— BEGIN Provided information —

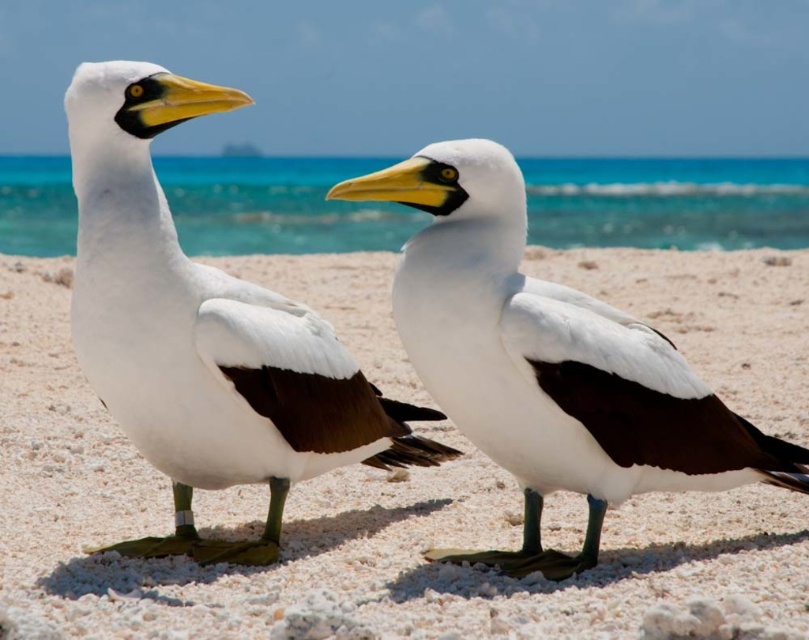
You are a wildlife photographer aiming to capture both the white matte mollymawk at left and the other bird in the image. Given their positions, which bird should you focus on first if you want to include both in your frame without moving the camera?

The white matte mollymawk at left is located at point (202, 332), so you should focus on the white matte mollymawk at left first to ensure both birds are in frame without moving the camera.

You are a photographer trying to capture both the white sandy beach at center and the white matte mollymawk at center in a single frame. Based on their positions, which object will appear closer to the camera in the photo?

The white sandy beach at center is positioned over the white matte mollymawk at center, so the white sandy beach at center will appear closer to the camera in the photo.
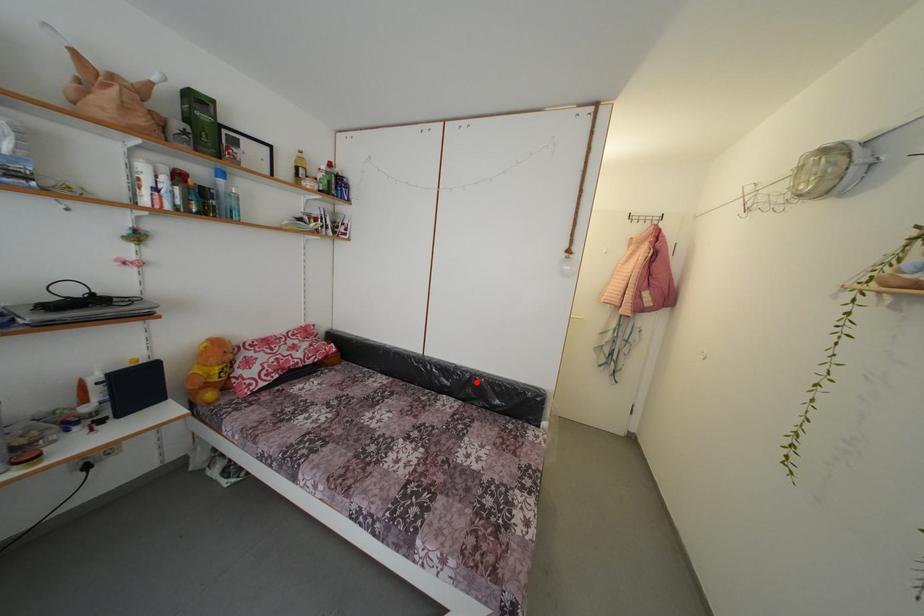
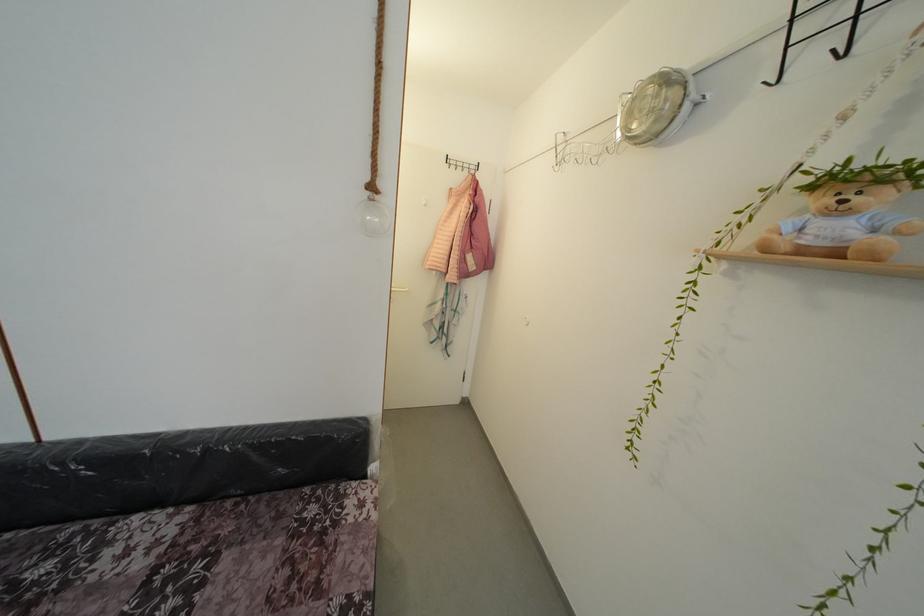
Locate, in the second image, the point that corresponds to the highlighted location in the first image.

(213, 456)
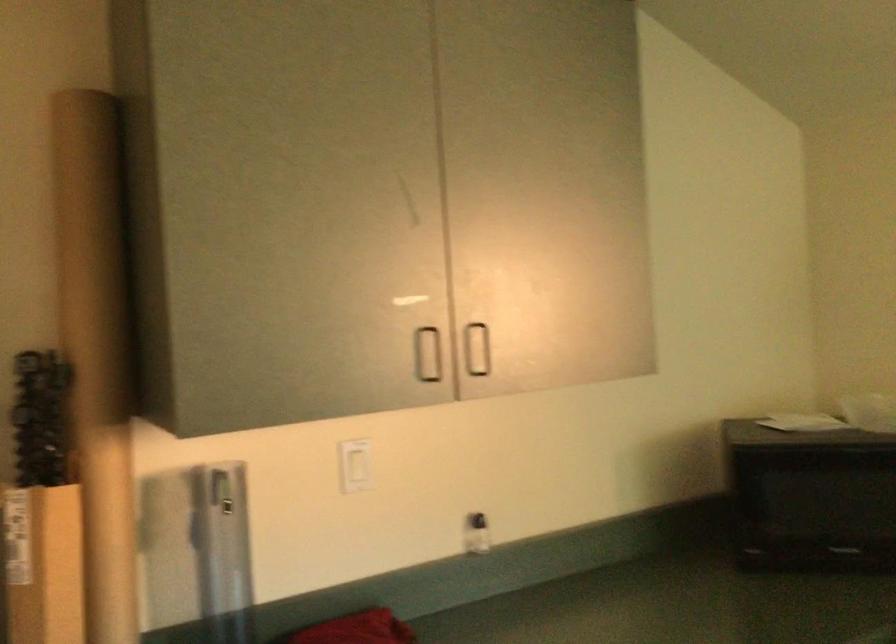
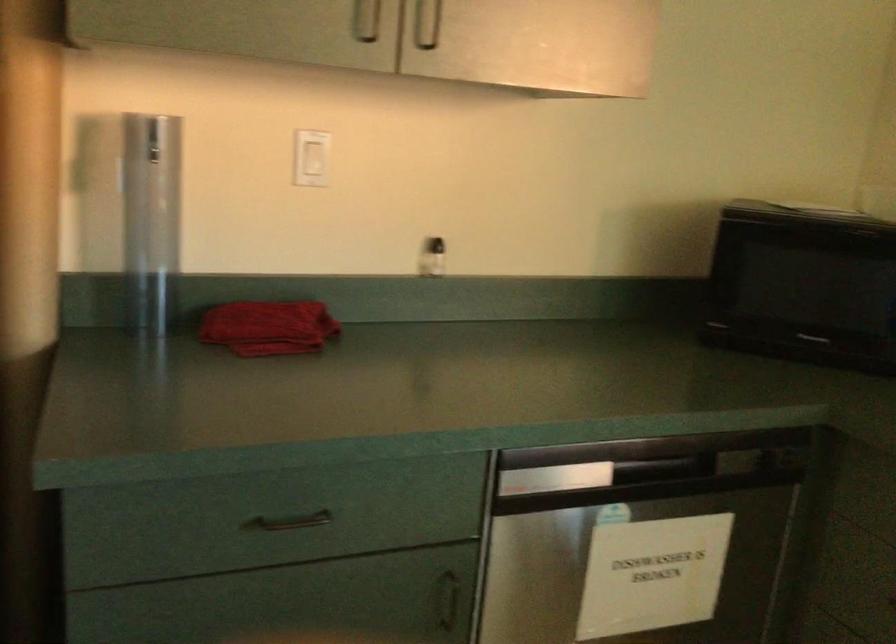
Question: Based on the continuous images, in which direction is the camera rotating? Reply with the corresponding letter.

Choices:
 (A) Left
 (B) Right
 (C) Up
 (D) Down

Answer: (D)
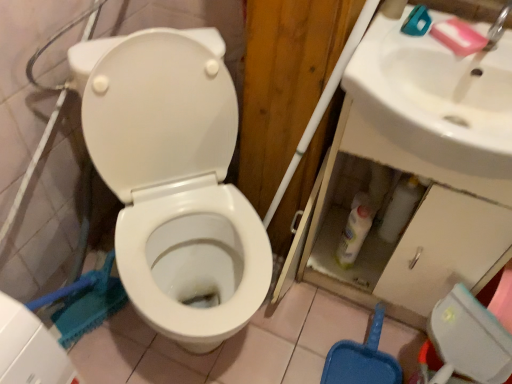
Question: Is white glossy toilet at center outside of white glossy sink at upper right?

Choices:
 (A) yes
 (B) no

Answer: (A)

Question: Considering the relative sizes of white glossy toilet at center and white glossy sink at upper right in the image provided, is white glossy toilet at center thinner than white glossy sink at upper right?

Choices:
 (A) yes
 (B) no

Answer: (B)

Question: Is white glossy toilet at center facing away from white glossy sink at upper right?

Choices:
 (A) yes
 (B) no

Answer: (B)

Question: From a real-world perspective, does white glossy toilet at center stand above white glossy sink at upper right?

Choices:
 (A) yes
 (B) no

Answer: (B)

Question: Can you confirm if white glossy toilet at center is wider than white glossy sink at upper right?

Choices:
 (A) no
 (B) yes

Answer: (B)

Question: Which is correct: white glossy bottle at lower center is inside white glossy sink at upper right, or outside of it?

Choices:
 (A) inside
 (B) outside

Answer: (B)

Question: In terms of width, does white glossy bottle at lower center look wider or thinner when compared to white glossy sink at upper right?

Choices:
 (A) thin
 (B) wide

Answer: (A)

Question: Is white glossy bottle at lower center bigger or smaller than white glossy sink at upper right?

Choices:
 (A) big
 (B) small

Answer: (B)

Question: From their relative heights in the image, would you say white glossy bottle at lower center is taller or shorter than white glossy sink at upper right?

Choices:
 (A) short
 (B) tall

Answer: (B)

Question: Based on their positions, is white glossy bottle at lower center located to the left or right of white glossy toilet at center?

Choices:
 (A) right
 (B) left

Answer: (A)

Question: Based on their sizes in the image, would you say white glossy bottle at lower center is bigger or smaller than white glossy toilet at center?

Choices:
 (A) big
 (B) small

Answer: (B)

Question: Looking at their shapes, would you say white glossy bottle at lower center is wider or thinner than white glossy toilet at center?

Choices:
 (A) thin
 (B) wide

Answer: (A)

Question: From a real-world perspective, relative to white glossy toilet at center, is white glossy bottle at lower center vertically above or below?

Choices:
 (A) below
 (B) above

Answer: (A)

Question: Considering the positions of pink matte soap at upper right and white glossy sink at upper right in the image, is pink matte soap at upper right taller or shorter than white glossy sink at upper right?

Choices:
 (A) short
 (B) tall

Answer: (A)

Question: From a real-world perspective, is pink matte soap at upper right physically located above or below white glossy sink at upper right?

Choices:
 (A) below
 (B) above

Answer: (B)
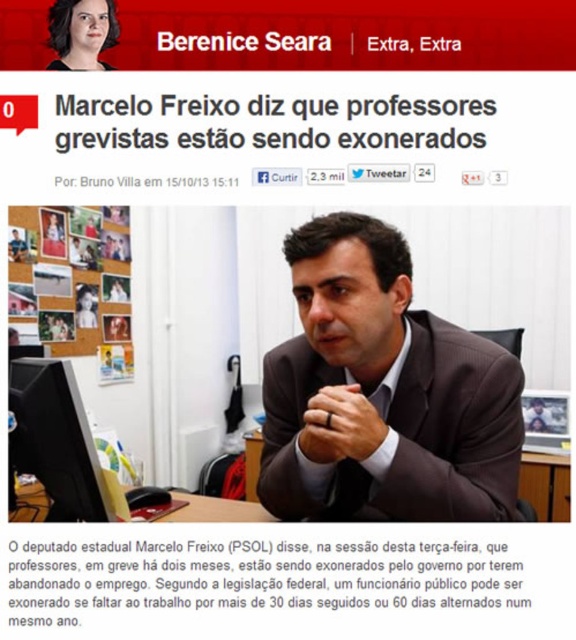
Is brown suit at center further to camera compared to black glossy monitor at lower left?

No, brown suit at center is in front of black glossy monitor at lower left.

What do you see at coordinates (382, 394) in the screenshot?
I see `brown suit at center` at bounding box center [382, 394].

Identify the location of brown suit at center. Image resolution: width=576 pixels, height=640 pixels. (382, 394).

Is brown suit at center bigger than black paper text at center?

Yes.

I want to click on brown suit at center, so click(382, 394).

Does brown suit at center have a greater height compared to matte black hair at upper left?

Indeed, brown suit at center has a greater height compared to matte black hair at upper left.

Can you confirm if brown suit at center is thinner than matte black hair at upper left?

No.

Is point (259, 492) positioned in front of point (72, 1)?

Yes, point (259, 492) is closer to viewer.

Find the location of a particular element. The height and width of the screenshot is (640, 576). brown suit at center is located at coordinates (382, 394).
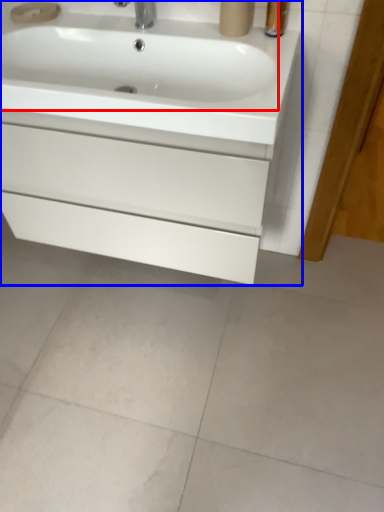
Question: Among these objects, which one is nearest to the camera, sink (highlighted by a red box) or bathroom cabinet (highlighted by a blue box)?

Choices:
 (A) sink
 (B) bathroom cabinet

Answer: (A)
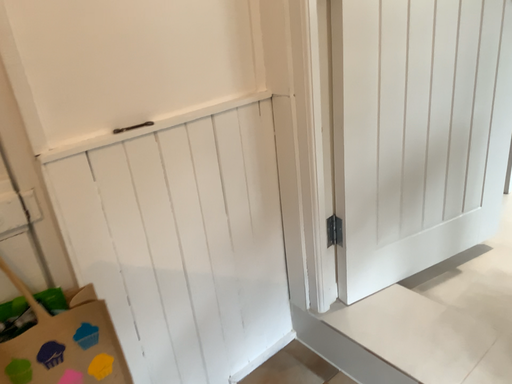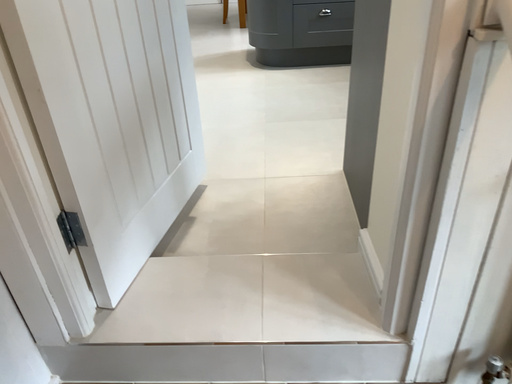
Question: How did the camera likely rotate when shooting the video?

Choices:
 (A) rotated left
 (B) rotated right

Answer: (B)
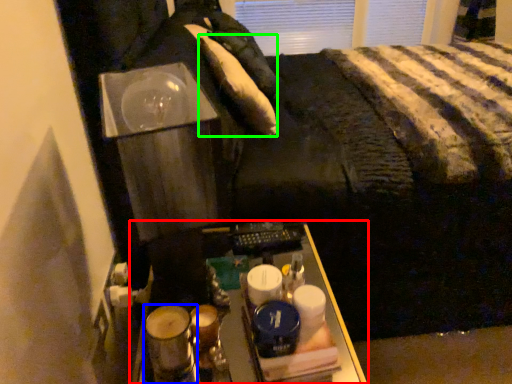
Question: Based on their relative distances, which object is nearer to furniture (highlighted by a red box)? Choose from beverage (highlighted by a blue box) and pillow (highlighted by a green box).

Choices:
 (A) beverage
 (B) pillow

Answer: (A)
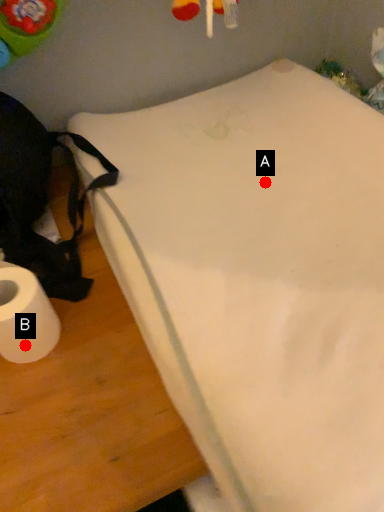
Question: Two points are circled on the image, labeled by A and B beside each circle. Which of the following is the farthest from the observer?

Choices:
 (A) A is further
 (B) B is further

Answer: (A)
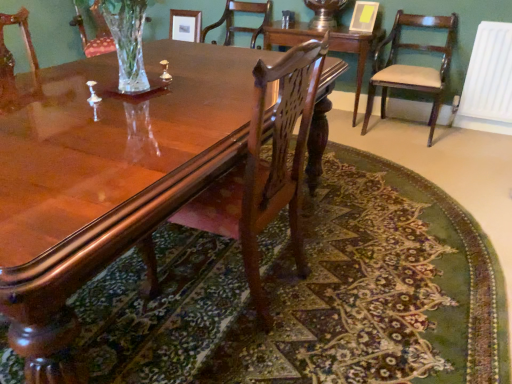
Question: Can you confirm if white plastic radiator at right is bigger than glossy wood coffee table at center?

Choices:
 (A) yes
 (B) no

Answer: (B)

Question: Does white plastic radiator at right have a greater height compared to glossy wood coffee table at center?

Choices:
 (A) yes
 (B) no

Answer: (A)

Question: Is the position of white plastic radiator at right less distant than that of glossy wood coffee table at center?

Choices:
 (A) no
 (B) yes

Answer: (A)

Question: Does white plastic radiator at right turn towards glossy wood coffee table at center?

Choices:
 (A) no
 (B) yes

Answer: (A)

Question: Is white plastic radiator at right not within glossy wood coffee table at center?

Choices:
 (A) no
 (B) yes

Answer: (B)

Question: From the image's perspective, is polished wood chair at center, placed as the first chair when sorted from front to back, above or below white plastic radiator at right?

Choices:
 (A) below
 (B) above

Answer: (A)

Question: Does point (312, 52) appear closer or farther from the camera than point (485, 130)?

Choices:
 (A) farther
 (B) closer

Answer: (B)

Question: Is polished wood chair at center, placed as the first chair when sorted from front to back, wider or thinner than white plastic radiator at right?

Choices:
 (A) thin
 (B) wide

Answer: (B)

Question: Would you say polished wood chair at center, the second chair when ordered from right to left, is to the left or to the right of white plastic radiator at right in the picture?

Choices:
 (A) left
 (B) right

Answer: (A)

Question: From a real-world perspective, is polished wood chair at center, placed as the first chair when sorted from front to back, physically located above or below mahogany wood table at center?

Choices:
 (A) above
 (B) below

Answer: (A)

Question: From the image's perspective, is polished wood chair at center, which appears as the 3th chair when viewed from the back, located above or below mahogany wood table at center?

Choices:
 (A) below
 (B) above

Answer: (A)

Question: Is polished wood chair at center, placed as the first chair when sorted from front to back, wider or thinner than mahogany wood table at center?

Choices:
 (A) wide
 (B) thin

Answer: (A)

Question: Is polished wood chair at center, the second chair when ordered from right to left, inside or outside of mahogany wood table at center?

Choices:
 (A) inside
 (B) outside

Answer: (B)

Question: Would you say polished wood chair at center, the second chair when ordered from right to left, is to the left or to the right of glossy wood coffee table at center in the picture?

Choices:
 (A) right
 (B) left

Answer: (A)

Question: Is polished wood chair at center, the second chair when ordered from right to left, bigger or smaller than glossy wood coffee table at center?

Choices:
 (A) big
 (B) small

Answer: (B)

— END Provided information —

### Work required
Write out all of the rows above exactly as they appear, leaving the pictures out of your answer.

### Exercise response
You are a wildlife photographer aiming to capture both the white matte mollymawk at left and the other bird in the image. Given their positions, which bird should you focus on first if you want to include both in your frame without moving the camera?

The white matte mollymawk at left is located at point (202, 332), so you should focus on the white matte mollymawk at left first to ensure both birds are in frame without moving the camera.

You are a photographer trying to capture both the white sandy beach at center and the white matte mollymawk at center in a single frame. Based on their positions, which object will appear closer to the camera in the photo?

The white sandy beach at center is positioned over the white matte mollymawk at center, so the white sandy beach at center will appear closer to the camera in the photo.
Locate, in the second image, the point that corresponds to the highlighted location in the first image.

(213, 456)
Question: Based on the continuous images, in which direction is the camera rotating? Reply with the corresponding letter.

Choices:
 (A) Left
 (B) Right
 (C) Up
 (D) Down

Answer: (D)
Question: Is white glossy toilet at center outside of white glossy sink at upper right?

Choices:
 (A) yes
 (B) no

Answer: (A)

Question: Considering the relative sizes of white glossy toilet at center and white glossy sink at upper right in the image provided, is white glossy toilet at center thinner than white glossy sink at upper right?

Choices:
 (A) yes
 (B) no

Answer: (B)

Question: Is white glossy toilet at center facing away from white glossy sink at upper right?

Choices:
 (A) yes
 (B) no

Answer: (B)

Question: From a real-world perspective, does white glossy toilet at center stand above white glossy sink at upper right?

Choices:
 (A) yes
 (B) no

Answer: (B)

Question: Can you confirm if white glossy toilet at center is wider than white glossy sink at upper right?

Choices:
 (A) no
 (B) yes

Answer: (B)

Question: Which is correct: white glossy bottle at lower center is inside white glossy sink at upper right, or outside of it?

Choices:
 (A) inside
 (B) outside

Answer: (B)

Question: In terms of width, does white glossy bottle at lower center look wider or thinner when compared to white glossy sink at upper right?

Choices:
 (A) thin
 (B) wide

Answer: (A)

Question: Is white glossy bottle at lower center bigger or smaller than white glossy sink at upper right?

Choices:
 (A) big
 (B) small

Answer: (B)

Question: From their relative heights in the image, would you say white glossy bottle at lower center is taller or shorter than white glossy sink at upper right?

Choices:
 (A) short
 (B) tall

Answer: (B)

Question: Based on their positions, is white glossy bottle at lower center located to the left or right of white glossy toilet at center?

Choices:
 (A) right
 (B) left

Answer: (A)

Question: Based on their sizes in the image, would you say white glossy bottle at lower center is bigger or smaller than white glossy toilet at center?

Choices:
 (A) big
 (B) small

Answer: (B)

Question: Looking at their shapes, would you say white glossy bottle at lower center is wider or thinner than white glossy toilet at center?

Choices:
 (A) thin
 (B) wide

Answer: (A)

Question: From a real-world perspective, relative to white glossy toilet at center, is white glossy bottle at lower center vertically above or below?

Choices:
 (A) below
 (B) above

Answer: (A)

Question: Considering the positions of pink matte soap at upper right and white glossy sink at upper right in the image, is pink matte soap at upper right taller or shorter than white glossy sink at upper right?

Choices:
 (A) short
 (B) tall

Answer: (A)

Question: From a real-world perspective, is pink matte soap at upper right physically located above or below white glossy sink at upper right?

Choices:
 (A) below
 (B) above

Answer: (B)
Is brown suit at center further to camera compared to black glossy monitor at lower left?

No, brown suit at center is in front of black glossy monitor at lower left.

What do you see at coordinates (382, 394) in the screenshot?
I see `brown suit at center` at bounding box center [382, 394].

Identify the location of brown suit at center. Image resolution: width=576 pixels, height=640 pixels. (382, 394).

Is brown suit at center bigger than black paper text at center?

Yes.

I want to click on brown suit at center, so click(382, 394).

Does brown suit at center have a greater height compared to matte black hair at upper left?

Indeed, brown suit at center has a greater height compared to matte black hair at upper left.

Can you confirm if brown suit at center is thinner than matte black hair at upper left?

No.

Is point (259, 492) positioned in front of point (72, 1)?

Yes, point (259, 492) is closer to viewer.

Find the location of a particular element. The height and width of the screenshot is (640, 576). brown suit at center is located at coordinates (382, 394).
Question: Among these objects, which one is nearest to the camera, sink (highlighted by a red box) or bathroom cabinet (highlighted by a blue box)?

Choices:
 (A) sink
 (B) bathroom cabinet

Answer: (A)
Question: How did the camera likely rotate when shooting the video?

Choices:
 (A) rotated left
 (B) rotated right

Answer: (B)
Question: Based on their relative distances, which object is nearer to furniture (highlighted by a red box)? Choose from beverage (highlighted by a blue box) and pillow (highlighted by a green box).

Choices:
 (A) beverage
 (B) pillow

Answer: (A)
Question: Two points are circled on the image, labeled by A and B beside each circle. Which of the following is the farthest from the observer?

Choices:
 (A) A is further
 (B) B is further

Answer: (A)
Question: Can you confirm if white plastic radiator at right is bigger than glossy wood coffee table at center?

Choices:
 (A) yes
 (B) no

Answer: (B)

Question: Does white plastic radiator at right have a greater height compared to glossy wood coffee table at center?

Choices:
 (A) yes
 (B) no

Answer: (A)

Question: Is the position of white plastic radiator at right less distant than that of glossy wood coffee table at center?

Choices:
 (A) no
 (B) yes

Answer: (A)

Question: Does white plastic radiator at right turn towards glossy wood coffee table at center?

Choices:
 (A) no
 (B) yes

Answer: (A)

Question: Is white plastic radiator at right not within glossy wood coffee table at center?

Choices:
 (A) no
 (B) yes

Answer: (B)

Question: From the image's perspective, is polished wood chair at center, placed as the first chair when sorted from front to back, above or below white plastic radiator at right?

Choices:
 (A) below
 (B) above

Answer: (A)

Question: Does point (312, 52) appear closer or farther from the camera than point (485, 130)?

Choices:
 (A) farther
 (B) closer

Answer: (B)

Question: Is polished wood chair at center, placed as the first chair when sorted from front to back, wider or thinner than white plastic radiator at right?

Choices:
 (A) thin
 (B) wide

Answer: (B)

Question: Would you say polished wood chair at center, the second chair when ordered from right to left, is to the left or to the right of white plastic radiator at right in the picture?

Choices:
 (A) left
 (B) right

Answer: (A)

Question: From a real-world perspective, is polished wood chair at center, placed as the first chair when sorted from front to back, physically located above or below mahogany wood table at center?

Choices:
 (A) above
 (B) below

Answer: (A)

Question: From the image's perspective, is polished wood chair at center, which appears as the 3th chair when viewed from the back, located above or below mahogany wood table at center?

Choices:
 (A) below
 (B) above

Answer: (A)

Question: Is polished wood chair at center, placed as the first chair when sorted from front to back, wider or thinner than mahogany wood table at center?

Choices:
 (A) wide
 (B) thin

Answer: (A)

Question: Is polished wood chair at center, the second chair when ordered from right to left, inside or outside of mahogany wood table at center?

Choices:
 (A) inside
 (B) outside

Answer: (B)

Question: Would you say polished wood chair at center, the second chair when ordered from right to left, is to the left or to the right of glossy wood coffee table at center in the picture?

Choices:
 (A) right
 (B) left

Answer: (A)

Question: Is polished wood chair at center, the second chair when ordered from right to left, bigger or smaller than glossy wood coffee table at center?

Choices:
 (A) big
 (B) small

Answer: (B)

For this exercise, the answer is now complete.